TASK REQUIREMENTS => Each line of the material must be reproduced exactly; pictures stay out.

━━━━━━━━━━━━━━━━━━━━━━━━━━━━━━

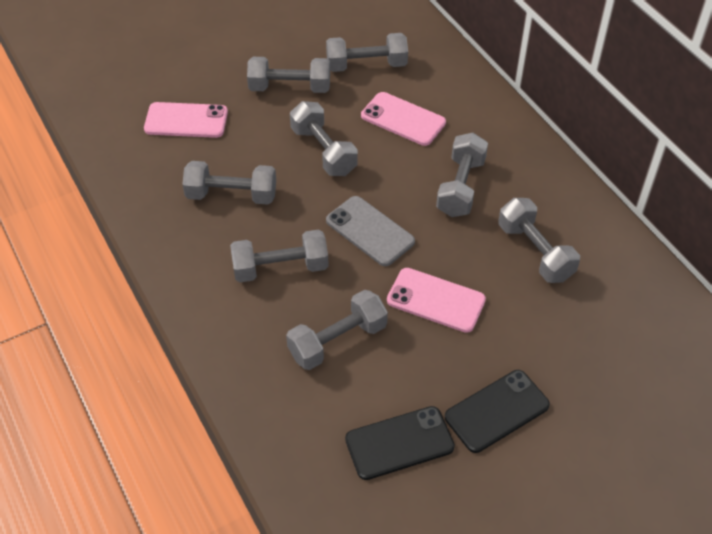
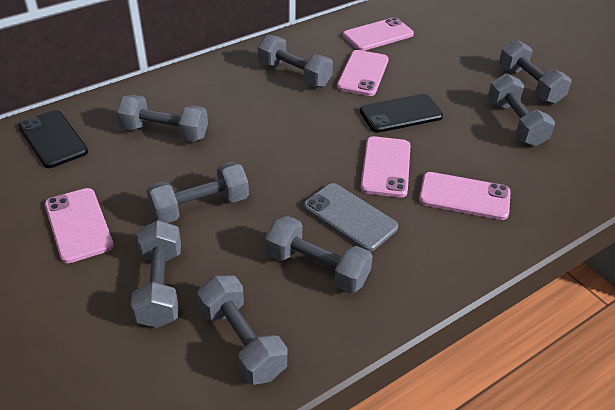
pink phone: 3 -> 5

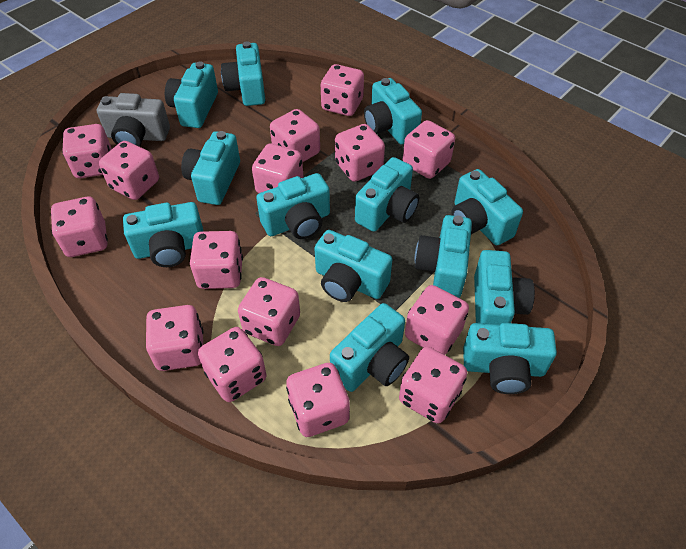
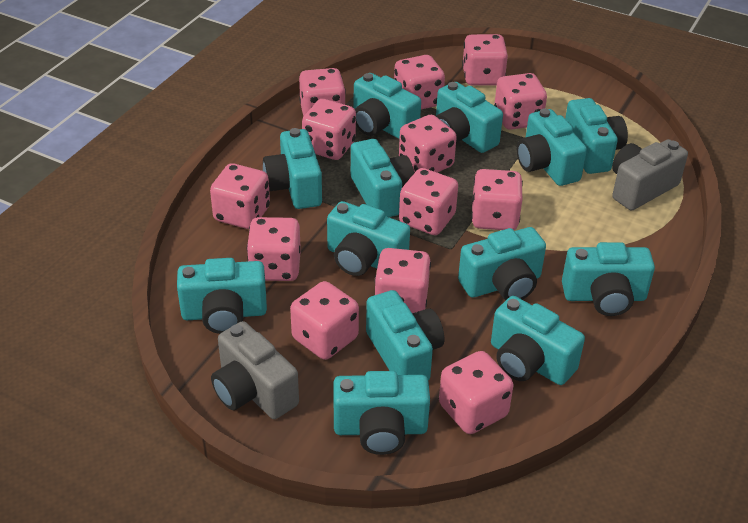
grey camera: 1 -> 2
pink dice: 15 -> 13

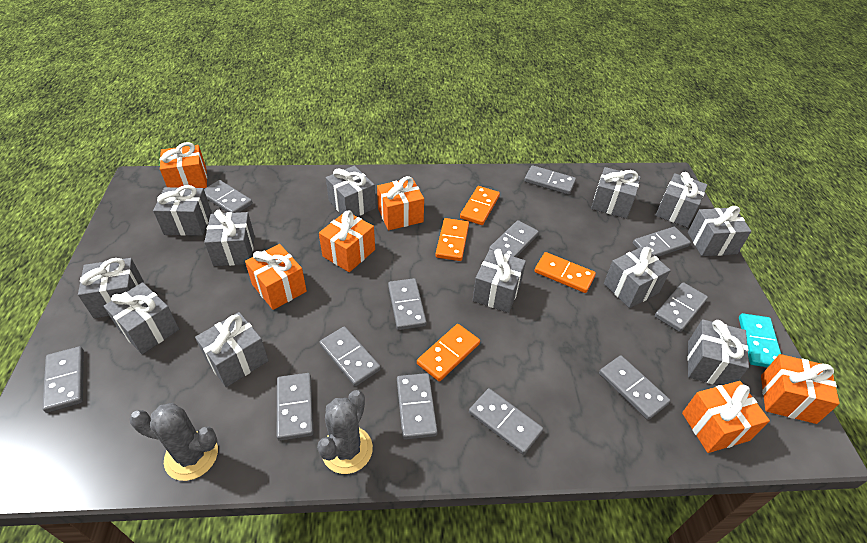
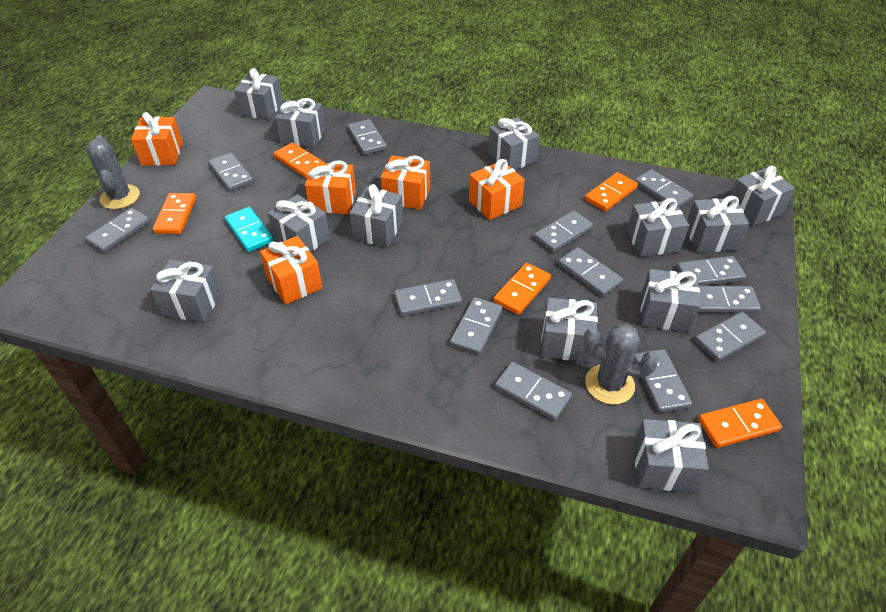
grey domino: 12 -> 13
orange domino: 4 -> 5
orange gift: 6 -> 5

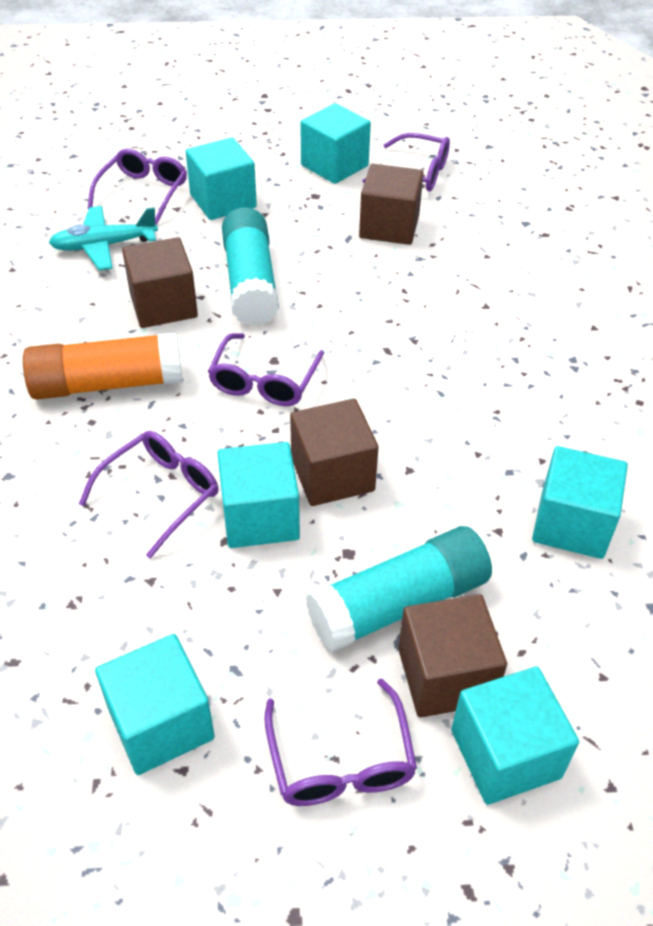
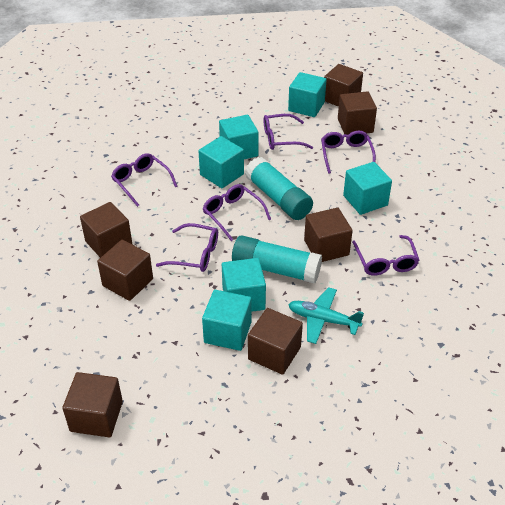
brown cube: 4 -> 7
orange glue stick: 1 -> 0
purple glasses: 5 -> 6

━━━━━━━━━━━━━━━━━━━━━━━━━━━━━━

FINISHED TASK =>
pink phone: 3 -> 5

grey camera: 1 -> 2
pink dice: 15 -> 13

grey domino: 12 -> 13
orange domino: 4 -> 5
orange gift: 6 -> 5

brown cube: 4 -> 7
orange glue stick: 1 -> 0
purple glasses: 5 -> 6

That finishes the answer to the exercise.